Difference listings:
[Start of section]

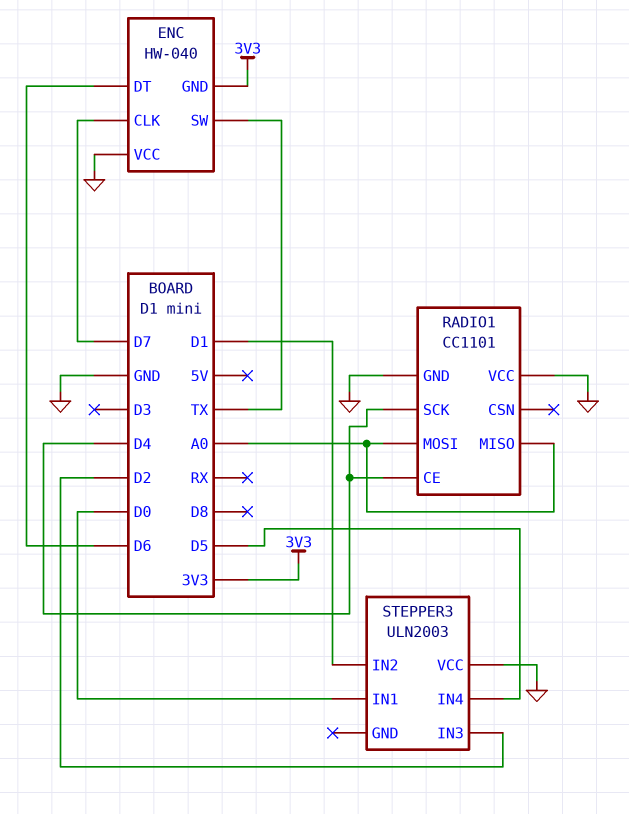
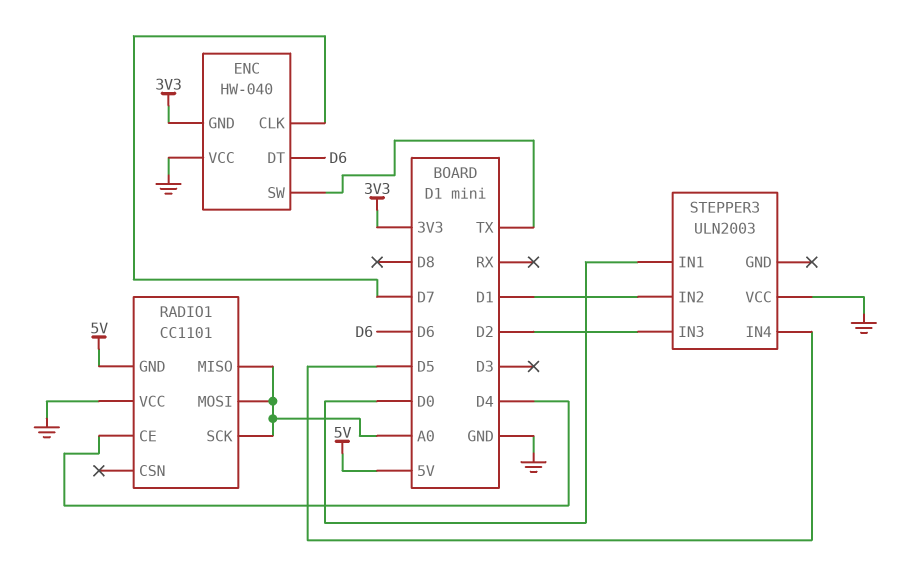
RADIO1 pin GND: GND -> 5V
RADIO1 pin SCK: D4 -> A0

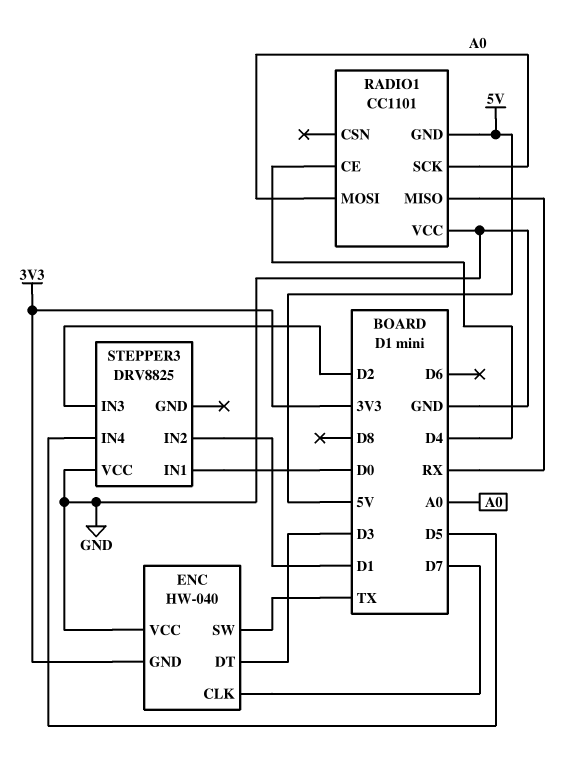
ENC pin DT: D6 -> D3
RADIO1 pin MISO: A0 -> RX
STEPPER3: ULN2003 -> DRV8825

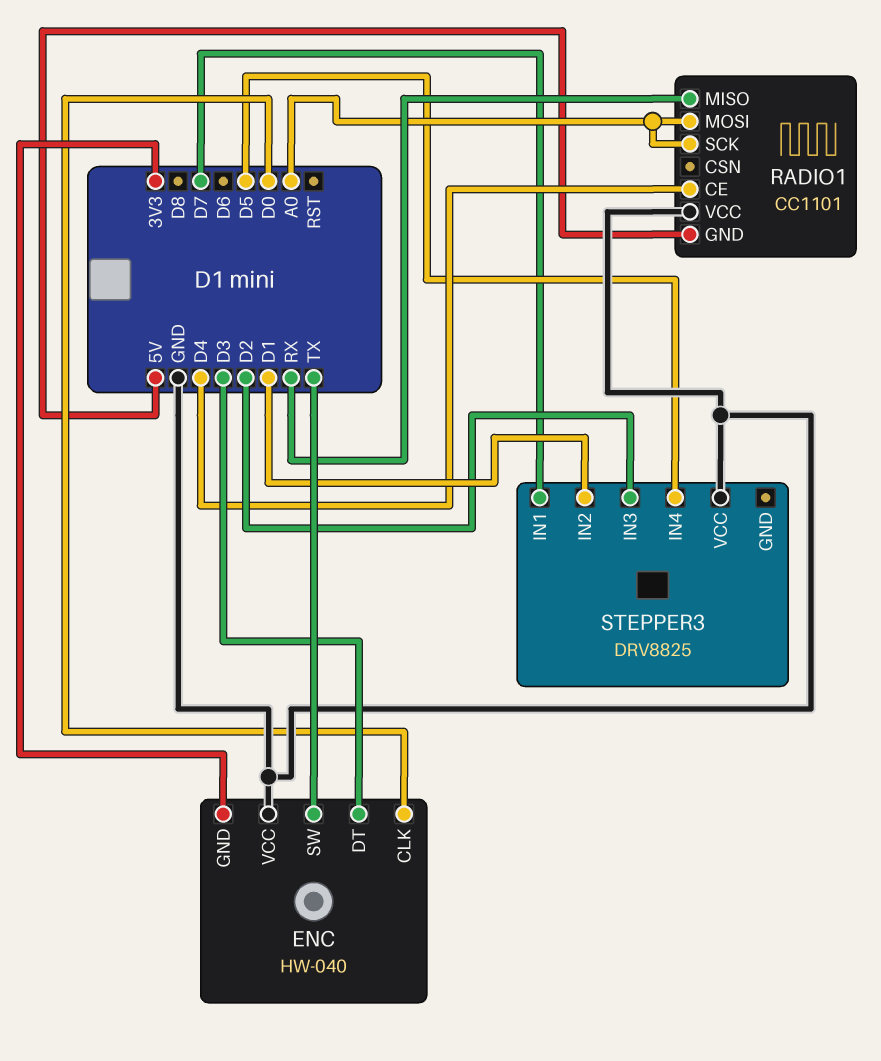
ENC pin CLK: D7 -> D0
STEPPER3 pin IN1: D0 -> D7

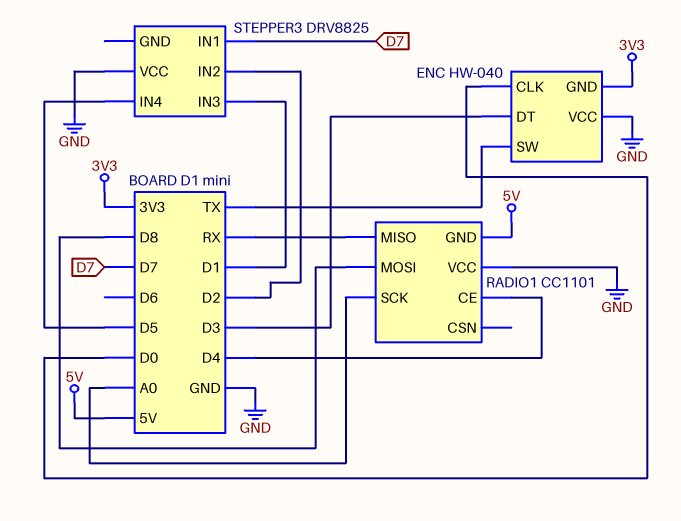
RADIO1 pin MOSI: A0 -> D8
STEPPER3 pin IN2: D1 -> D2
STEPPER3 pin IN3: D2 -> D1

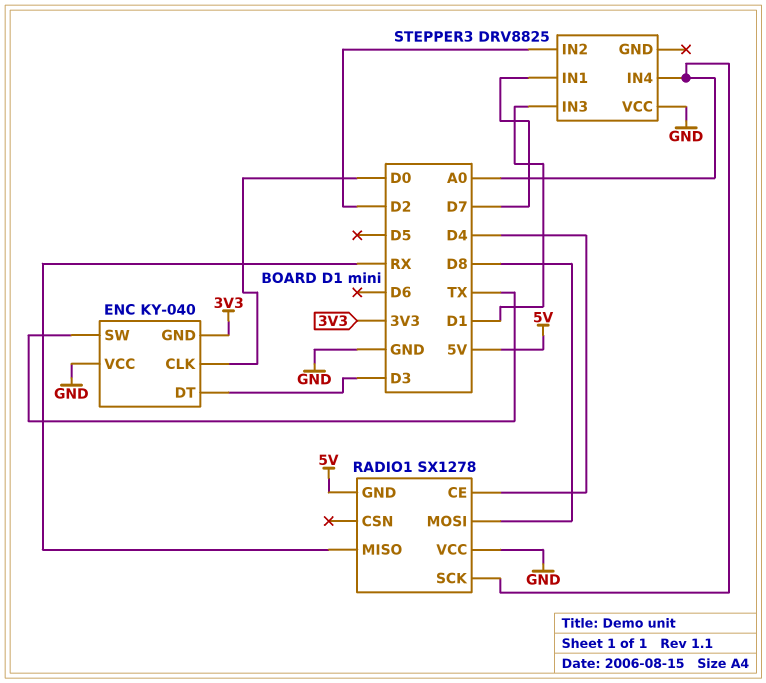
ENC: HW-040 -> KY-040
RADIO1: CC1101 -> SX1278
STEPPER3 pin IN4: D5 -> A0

[End of section]

__Assignment__:
Print all of the entries word for word. Skip any images they contain.

__Task output__:
RADIO1 pin GND: GND -> 5V
RADIO1 pin SCK: D4 -> A0

ENC pin DT: D6 -> D3
RADIO1 pin MISO: A0 -> RX
STEPPER3: ULN2003 -> DRV8825

ENC pin CLK: D7 -> D0
STEPPER3 pin IN1: D0 -> D7

RADIO1 pin MOSI: A0 -> D8
STEPPER3 pin IN2: D1 -> D2
STEPPER3 pin IN3: D2 -> D1

ENC: HW-040 -> KY-040
RADIO1: CC1101 -> SX1278
STEPPER3 pin IN4: D5 -> A0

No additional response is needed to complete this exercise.